An exact copy of the records is required, minus the pictures they hold.

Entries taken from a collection
--

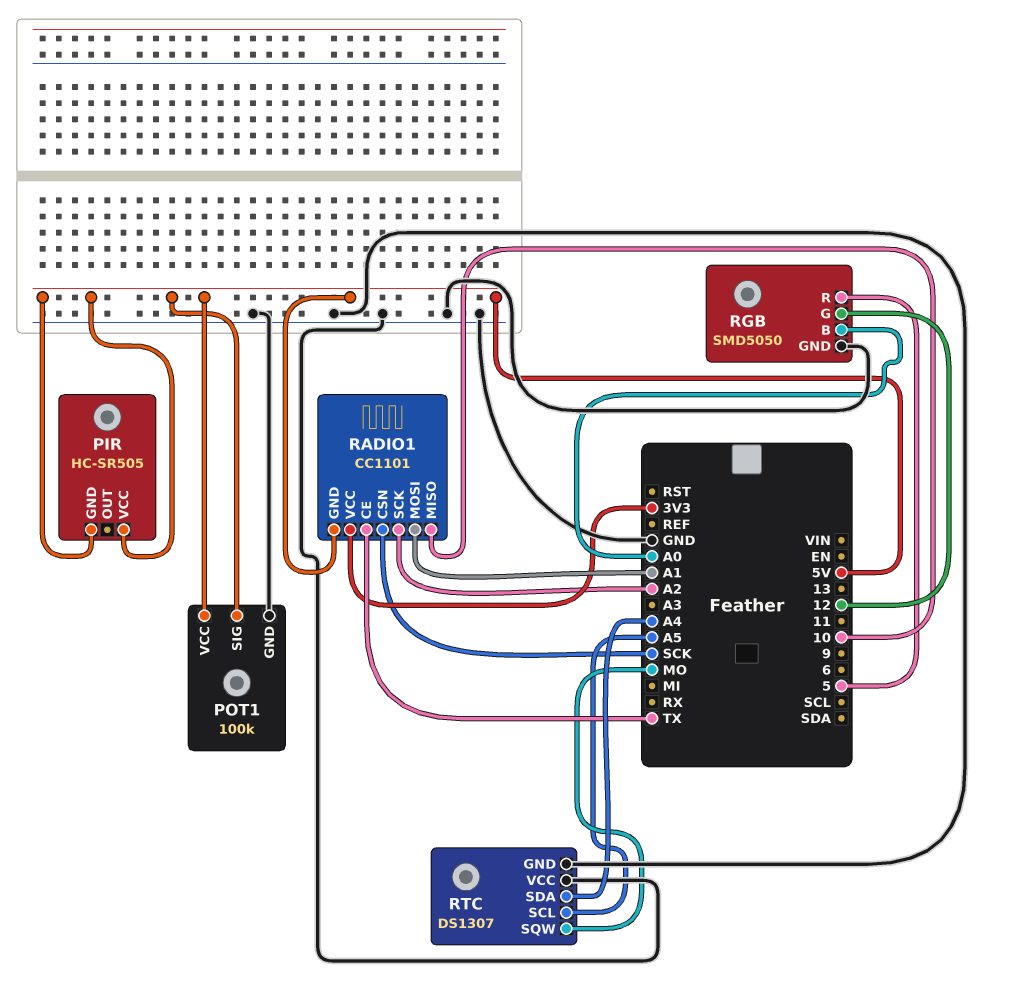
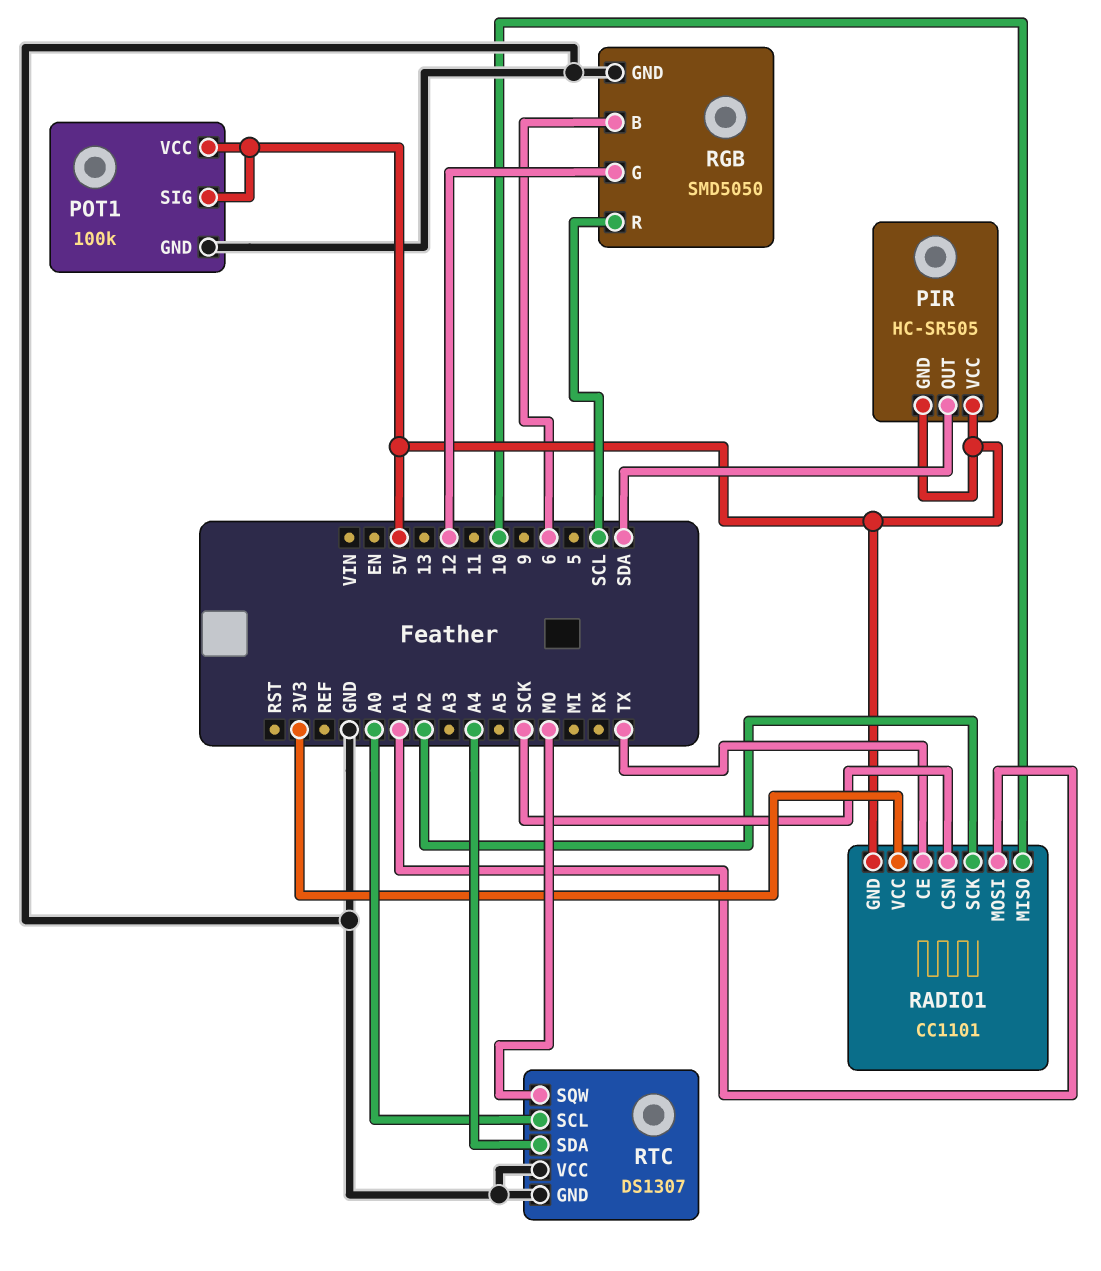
PIR pin OUT: none -> SDA
RGB pin B: A0 -> 6
RGB pin R: 5 -> SCL
RTC pin SCL: A5 -> A0

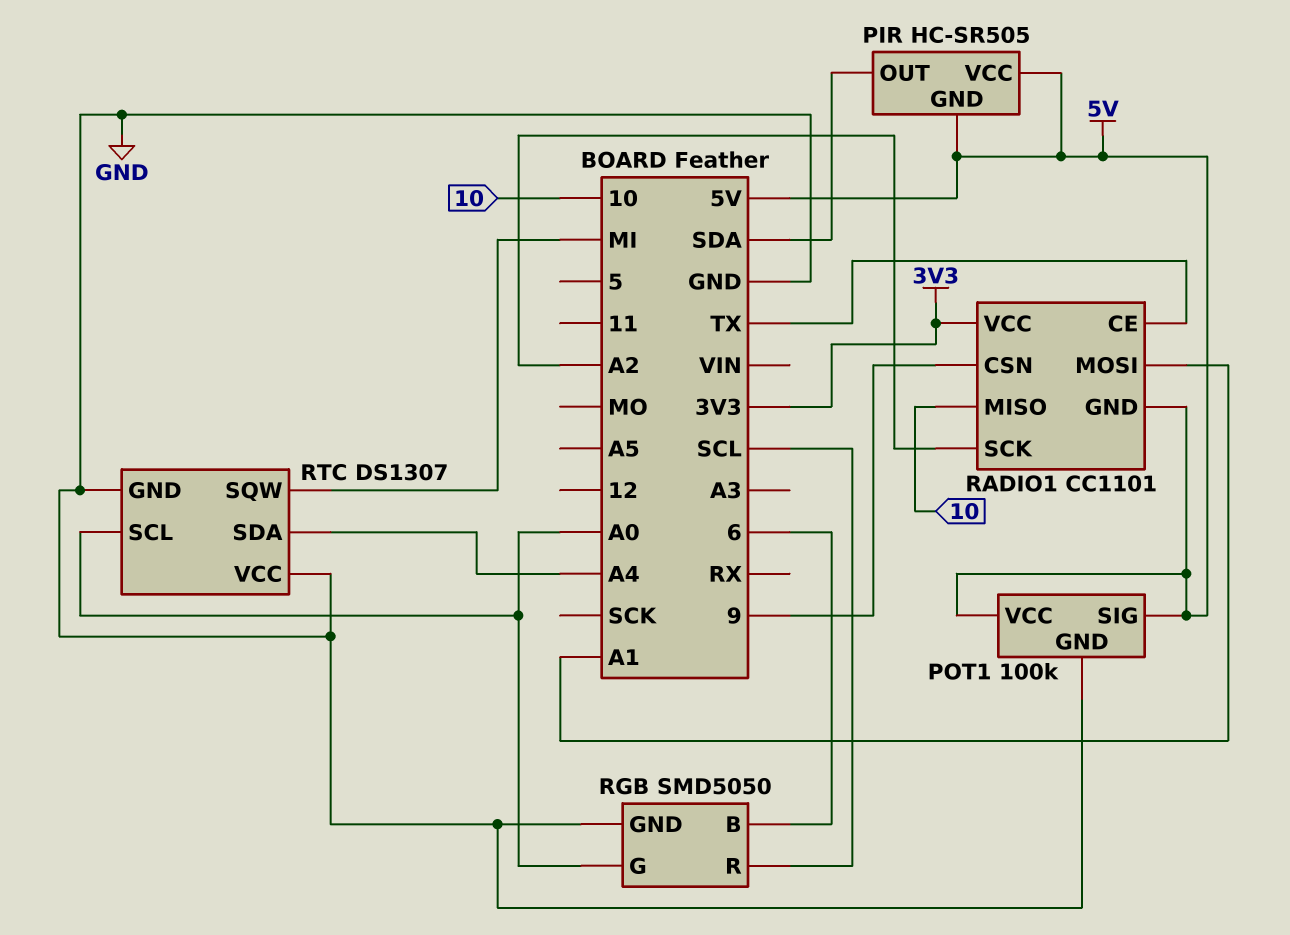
RADIO1 pin CSN: SCK -> 9
RGB pin G: 12 -> A0
RTC pin SQW: MO -> MI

--

- Answer to this problem -
PIR pin OUT: none -> SDA
RGB pin B: A0 -> 6
RGB pin R: 5 -> SCL
RTC pin SCL: A5 -> A0

RADIO1 pin CSN: SCK -> 9
RGB pin G: 12 -> A0
RTC pin SQW: MO -> MI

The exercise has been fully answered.